* **Problem details**: Starting with the line that contains "R112: 1.5 (VDD, VLOAD2) -> 39 (VDD, VLOAD2)", copy every remaining line of the data below exactly, the last one included.

Content revision data:
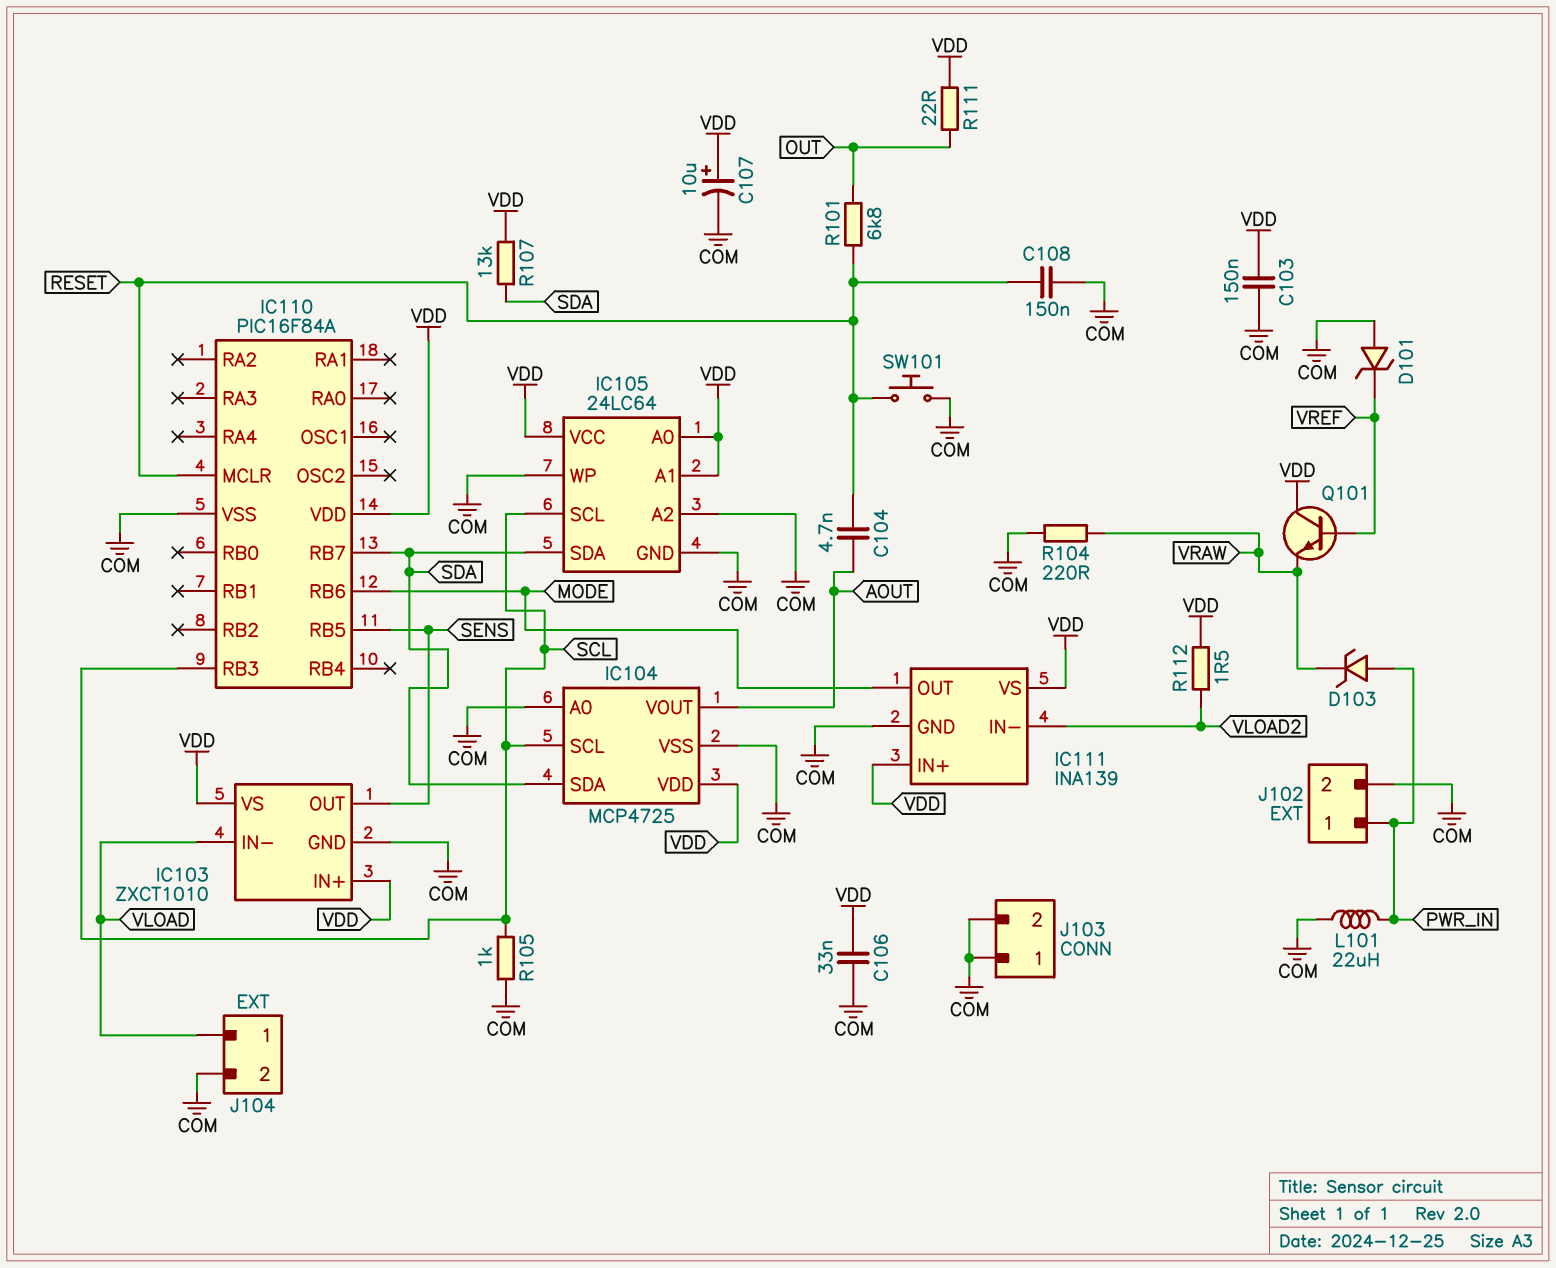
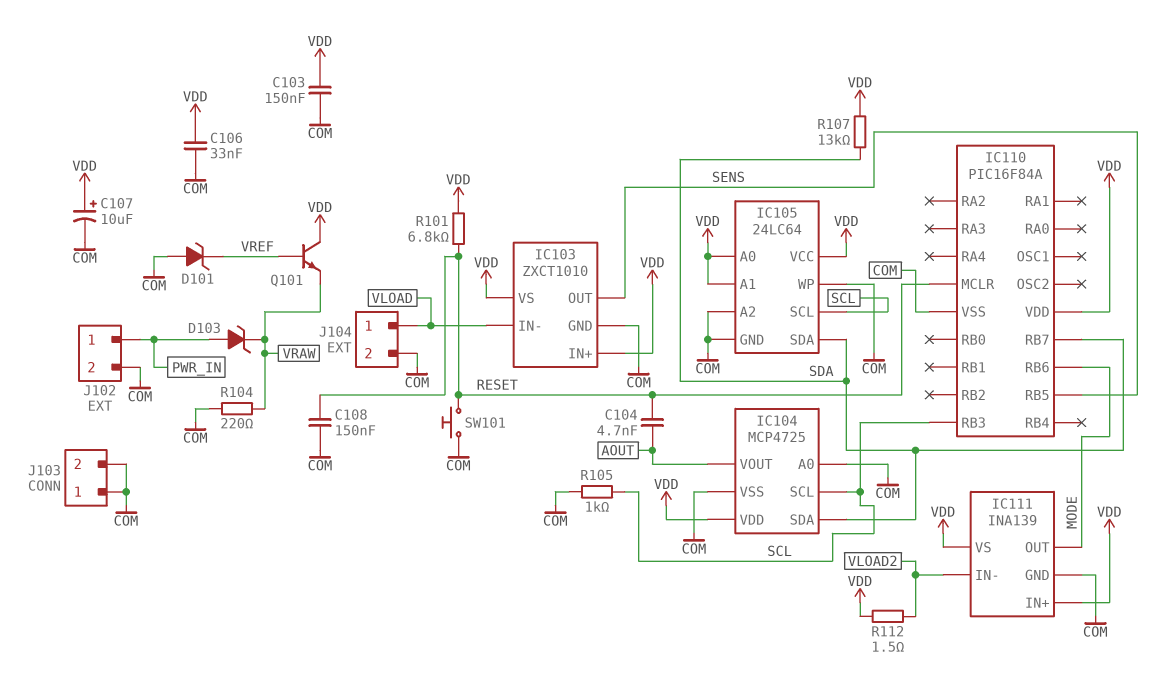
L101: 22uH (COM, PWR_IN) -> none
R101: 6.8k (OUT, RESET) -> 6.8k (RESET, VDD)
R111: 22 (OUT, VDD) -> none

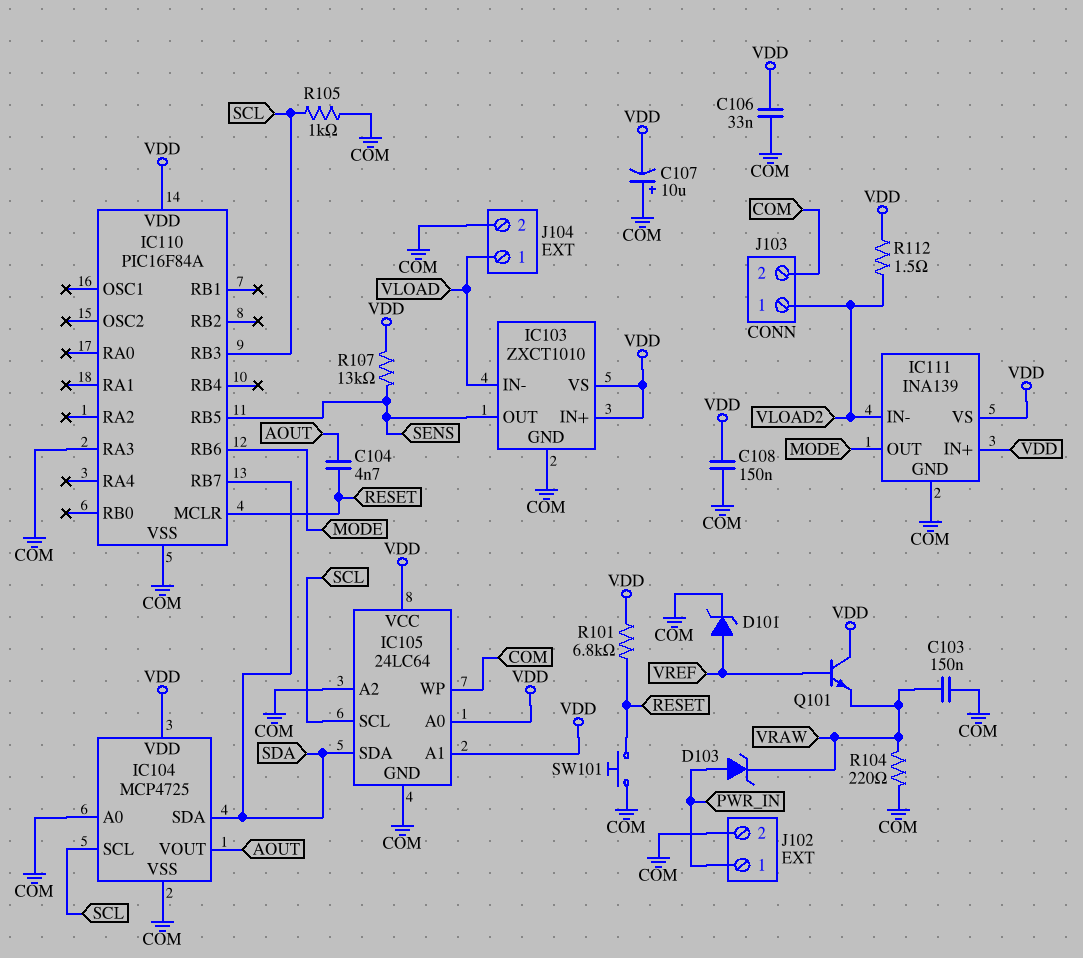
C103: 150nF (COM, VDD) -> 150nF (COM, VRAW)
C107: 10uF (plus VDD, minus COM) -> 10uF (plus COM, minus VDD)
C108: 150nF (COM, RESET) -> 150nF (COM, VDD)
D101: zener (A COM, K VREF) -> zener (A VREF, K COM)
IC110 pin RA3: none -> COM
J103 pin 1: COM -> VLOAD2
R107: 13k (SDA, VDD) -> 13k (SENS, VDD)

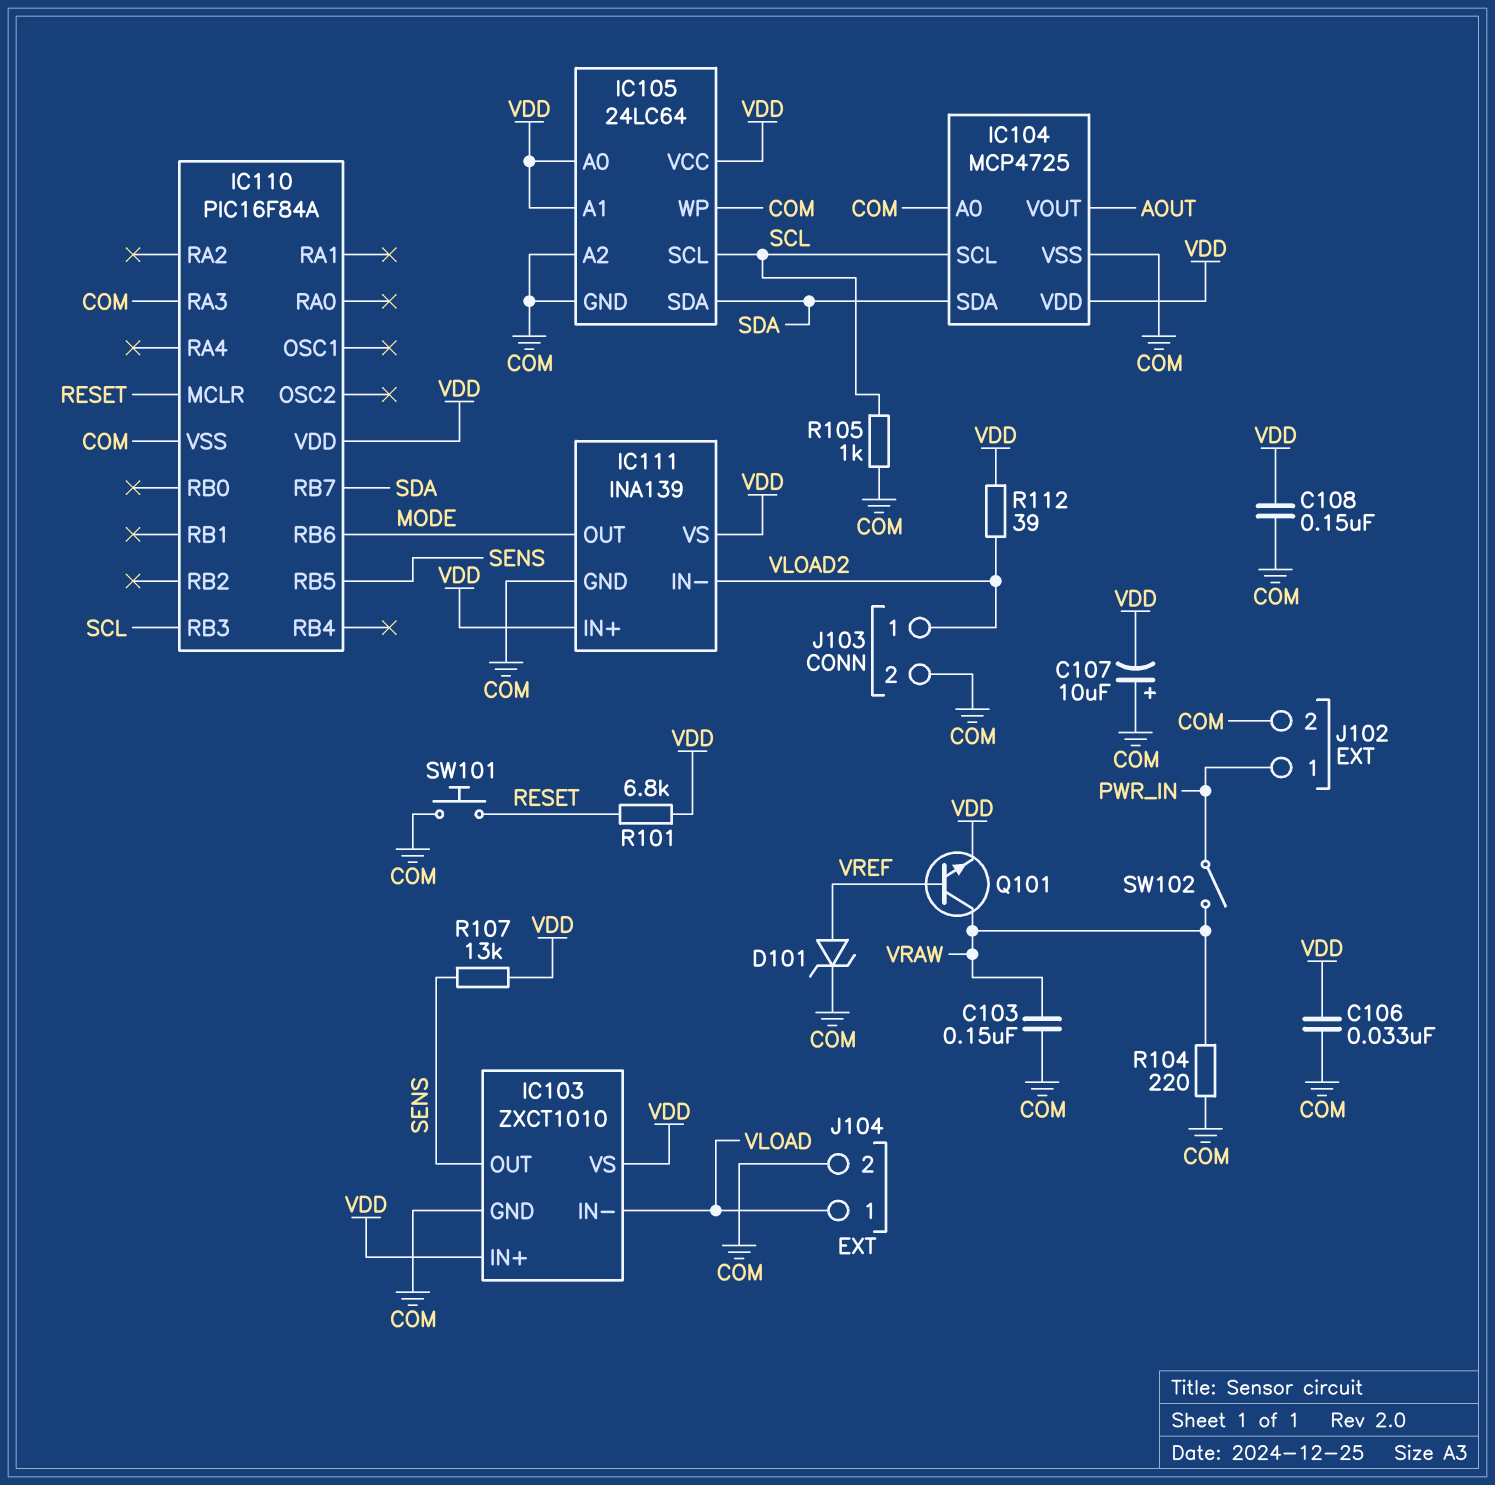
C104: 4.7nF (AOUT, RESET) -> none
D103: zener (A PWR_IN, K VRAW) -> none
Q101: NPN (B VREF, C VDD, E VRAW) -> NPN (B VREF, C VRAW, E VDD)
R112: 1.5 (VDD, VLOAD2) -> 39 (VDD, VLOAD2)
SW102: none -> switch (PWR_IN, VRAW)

* **Task response**:
R112: 1.5 (VDD, VLOAD2) -> 39 (VDD, VLOAD2)
SW102: none -> switch (PWR_IN, VRAW)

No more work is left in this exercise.